■ Exercise ■
Reproduce every record below word for word and include no pictures.

——

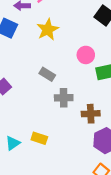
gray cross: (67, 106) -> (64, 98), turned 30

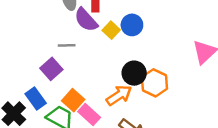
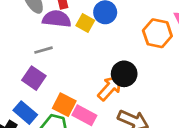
purple semicircle: (86, 20) -> (57, 19), turned 152
black circle: (134, 73) -> (124, 74), moved
orange hexagon: (154, 83) -> (157, 33), moved

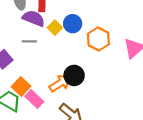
orange hexagon: (157, 33) -> (98, 39), moved
gray line: (43, 50) -> (29, 41), moved

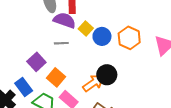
blue circle: (73, 24) -> (102, 36), moved
orange square: (21, 86) -> (56, 77), moved

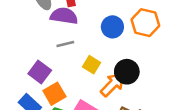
yellow square: (86, 29) -> (92, 65), moved
orange square: (56, 77) -> (54, 94), moved, turned 30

——

■ Answer section ■
gray cross: (67, 106) -> (64, 98), turned 30

purple semicircle: (86, 20) -> (57, 19), turned 152
black circle: (134, 73) -> (124, 74), moved
orange hexagon: (154, 83) -> (157, 33), moved

orange hexagon: (157, 33) -> (98, 39), moved
gray line: (43, 50) -> (29, 41), moved

blue circle: (73, 24) -> (102, 36), moved
orange square: (21, 86) -> (56, 77), moved

yellow square: (86, 29) -> (92, 65), moved
orange square: (56, 77) -> (54, 94), moved, turned 30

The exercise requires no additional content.